Data section
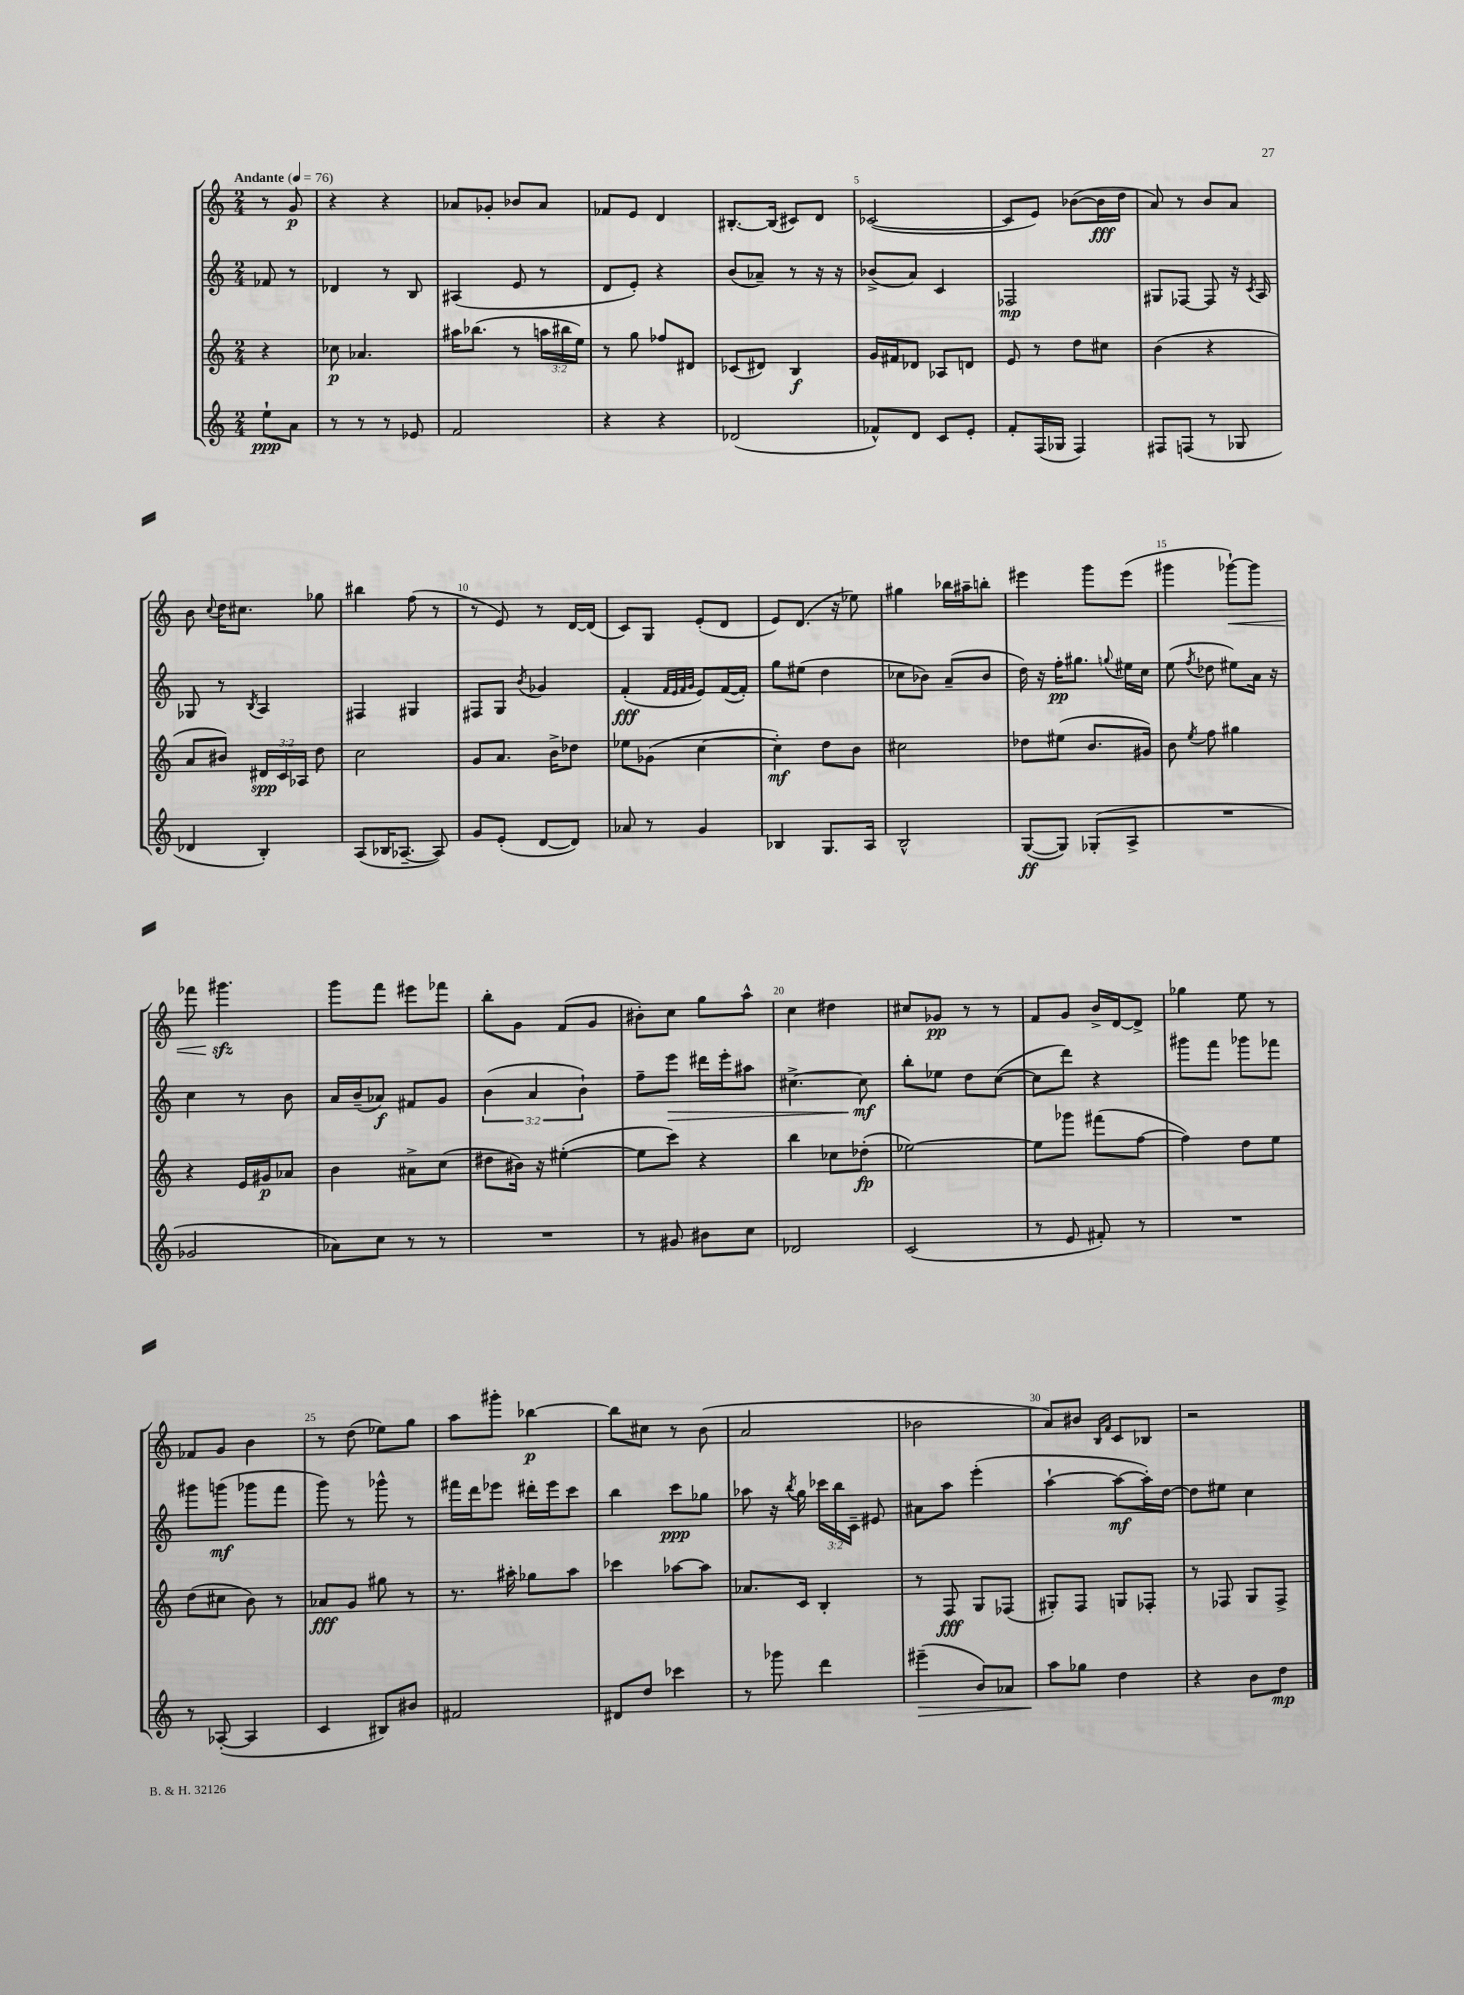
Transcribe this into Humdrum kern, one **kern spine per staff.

**kern	**kern	**kern	**kern
*staff4	*staff3	*staff2	*staff1
*clefG2	*clefG2	*clefG2	*clefG2
*k[]	*k[]	*k[]	*k[]
*M2/4	*M2/4	*M2/4	*M2/4
*MM76	*MM76	*MM76	*MM76
8ee`\L	4r	8f-/	8r
8a\J	.	8r	8g/
=	=	=	=
8r	8cc-\	4d-/	4r
8r	4.a-/	.	.
8r	.	8r	4r
8e-/	.	8B/	.
=	=	=	=
2f/	16aa#\LK	(4A#/	8a-/L
.	(8.bb-\J	.	.
.	.	.	8g-'/J
.	8r	8e/	8b-/L
.	24aa\LL	8r	8a-/J
.	24bb#\	.	.
.	24ee\JJ)	.	.
=	=	=	=
4r	8r	8d/L	8f-/L
.	8gg\	8e'/J)	8e/J
4r	8ff-/L	4r	4d/
.	8d#/J	.	.
=	=	=	=
(2d-/	(8c-/L	(8b/L	[8.B#'/L
.	8d#/J)	8a-~/J)	.
.	.	.	(16B#/]Jk
.	4B/	8r	8c#/L)
.	.	16r	8d/J
.	.	16r	.
=	=	=	=
8f-^^/L)	16g/LL	(8b-^/L	([2c-/
.	16f#/J	.	.
8d/J	8d-/J	8a/J)	.
8c/L	8A-/L	4c/	.
8e'/J	8d/J	.	.
=	=	=	=
8f'/L	8e/	2F-/	8c-/]L
(16F/L	8r	.	8e/J)
16G-/JJ	.	.	.
4F/)	8dd\L	.	([8b-\L
.	8cc#\J	.	16b-\]L
.	.	.	16dd\JJ
=	=	=	=
8F#/L	(4b\	8G#/L	8a/)
(8F/J	.	[8F-/J	8r
8r	4r	8F-/]	8b/L
8G-/	.	16r	8a/J
.	.	8qc/	.
.	.	16A/	.
=	=	=	=
4d-/	8a/L	8G-/	8b\
.	.	.	8qqcc/
.	8b#/J)	8r	16dd\LK
.	.	.	8.cc#\J
.	.	8qB/	.
4B'/)	24d#/LL	4A/	.
.	24c/	.	.
.	24A-/JJ	.	.
.	8dd\	.	8gg-\
=	=	=	=
(8A/L	2cc\	4F#/	4bb#\
16B-/K	.	.	.
[8.A-~/J	.	.	.
.	.	4G#/	(8ff\
8A-/])	.	.	8r
=	=	=	=
8g/L	8g/L	8F#/L	8r
(8e'/J	8.a/J	8G/J	8e/)
.	.	8qb/	.
[8d/L	.	4g-/	8r
.	16b^\LK	.	.
8d/]J)	8dd-\J	.	[16d/LL
.	.	.	(16d/]JJ
=	=	=	=
8a-/	8ee-\L	(4f'/	8c/L)
8r	(8g-\J	.	8G/J
.	.	32qqf/LLL	.
.	.	32qqe/	.
.	.	32qqf/	.
.	.	32qqg/JJJ	.
4g/	[4cc\	8e/L)	(8e'/L
.	.	([16f/L	8d/J
.	.	16f'/]JJ)	.
=	=	=	=
4B-/	4cc'\])	8gg\L	8e/L)
.	.	(8ee#\J	(8.d/J
8.G/L	8dd\L	4dd\	.
.	.	.	16r
.	8b\J	.	8ee-\)
16A/Jk	.	.	.
=	=	=	=
2B^^/	2cc#\	8cc-\L	4gg#\
.	.	8b-\J)	.
.	.	(8a~/L	16bb-\LL
.	.	.	16aa#~\J
.	.	8b-/J	8bb'\J
=	=	=	=
([8G/L	8dd-\L	16dd\)	4eee#\
.	.	16r	.
8G/]J)	(8ee#\J	16ff'\LK	.
.	.	8.gg#\J	.
(8G-'/L	8.b/L	.	8ggg\L
.	.	8qqgg/	.
8A^/J	.	16ee#\LL	(8eee#\J
.	16g#/Jk)	16cc\JJ	.
=	=	=	=
2r	8b\	(8ee\	4ggg#\
.	8qee/	8qff/	.
.	8ff\	8dd-\	.
.	4gg#\	8ee#\L)	[8ggg-`\L)
.	.	16a\Jk	8ggg-\]J
.	.	16r	.
=	=	=	=
2g-/	4r	4cc\	8fff-\
.	.	.	4.ggg#\
.	16e/LL	8r	.
.	16g#/J	.	.
.	8a-/J	8b\	.
=	=	=	=
8a-\L)	4b\	16a/LL	8ggg\L
.	.	(16b~/J	.
8cc\J	.	8a-/J)	8fff\J
8r	8a#^\L	8f#/L	8eee#\L
8r	(8cc\J	8g/J	8fff-\J
=	=	=	=
2r	8dd#\L	(6b\	8bb'\L
.	16b#\Jk)	.	8g\J
.	.	6a/	.
.	16r	.	.
.	([4ee#'\	.	(8f/L
.	.	6b`\)	.
.	.	.	8g/J
=	=	=	=
8r	8ee#\]L	8ff~\L	8b#'\L)
8g#/	8ccc\J)	8eee\J	8cc\J
8b#\L	4r	16ddd#\LL	8gg\L
.	.	16eee'\J	.
8cc\J	.	8aa#\J	8aa^^\J
=	=	=	=
2d-/	4bb\	[4.cc#^\	4cc\
.	8cc-\L	.	4dd#\
.	(8dd-'\J	8cc#\]	.
=	=	=	=
(2c/	[2ee-\)	8bb'\L	8cc#/L
.	.	8ee-\J	8g-/J
.	.	8dd\L	8r
.	.	([8cc\J	8r
=	=	=	=
8r	8ee-\]L	8cc\]L	8f/L
8e/	8ggg-\J	8ddd\J)	8g/J
8f#'/)	(8fff#\L	4r	16b^/LL
.	.	.	[16d/J
8r	[8ff\J	.	8d^/]J
=	=	=	=
2r	4ff\])	8ggg#\L	4gg-\
.	.	8fff\J	.
.	8dd\L	8ggg-\L	8ee\
.	8ee\J	8fff-\J	8r
=	=	=	=
8r	(8dd\L	8ggg#\L	8f-/L
([8A-'/	8cc#\J	(8ggg\J	8g/J
4A-/]	8b\)	8ggg-\L	4b\
.	8r	8fff\J	.
=	=	=	=
4c/	8a-/L	8ggg\)	8r
.	8g/J	8r	(8dd\
8B#/L)	8gg#\	8ggg-^^\	8ee-\L)
8b#/J	8r	8r	8gg\J
=	=	=	=
2f#/	8.r	16fff#\LL	8aa\L
.	.	16ddd\J	.
.	.	8eee-\J	8ggg#'\J
.	16aa#'\	.	.
.	8gg-\L	16ddd#'\LL	[4bb-\
.	.	16eee-\J	.
.	8aa#\J	8ccc\J	.
=	=	=	=
8d#/L	4ccc-\	4bb\	8bb-\]L
8dd/J	.	.	8cc#\J
4ccc-\	[8aa-\L	8ccc\L	8r
.	8aa-\]J	8gg-\J	(8b\
=	=	=	=
8r	8.a-/L	8aa-\	2a/
8ggg-\	.	16r	.
.	.	8qbb/	.
.	16c/Jk	16gg\	.
4ddd\	4B'/	24ccc-\LL	.
.	.	24bb\	.
.	.	24c~\JJ	.
.	.	8e#/	.
=	=	=	=
(4eee#~\	8r	8a#\L	2b-\
.	8F/	8aa\J	.
8b/L)	8G/L	(4eee'\	.
8a-/J	(8F-/J	.	.
=	=	=	=
8aa\L	8G#'/L)	[4aa`\	8a/L)
8gg-\J	8F/J	.	8b#/J
.	.	.	16qqB/LL
.	.	.	16qqf/JJ
4dd\	8G/L	8aa\_L	8c/L
.	8F-'/J	16aa'\]L)	8B-/J
.	.	[16dd\JJ	.
=	=	=	=
4r	8r	8dd\]L	2r
.	8F-/	8ee#\J	.
8b\L	8G/L	4cc\	.
8dd\J	8F-^/J	.	.
==	==	==	==
*-	*-	*-	*-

Aim
Display, copied in full, every line of the material above that contains the string "kern". Case counts.

The reply
Transcribe this into Humdrum kern, one **kern spine per staff.
**kern	**kern	**kern	**kern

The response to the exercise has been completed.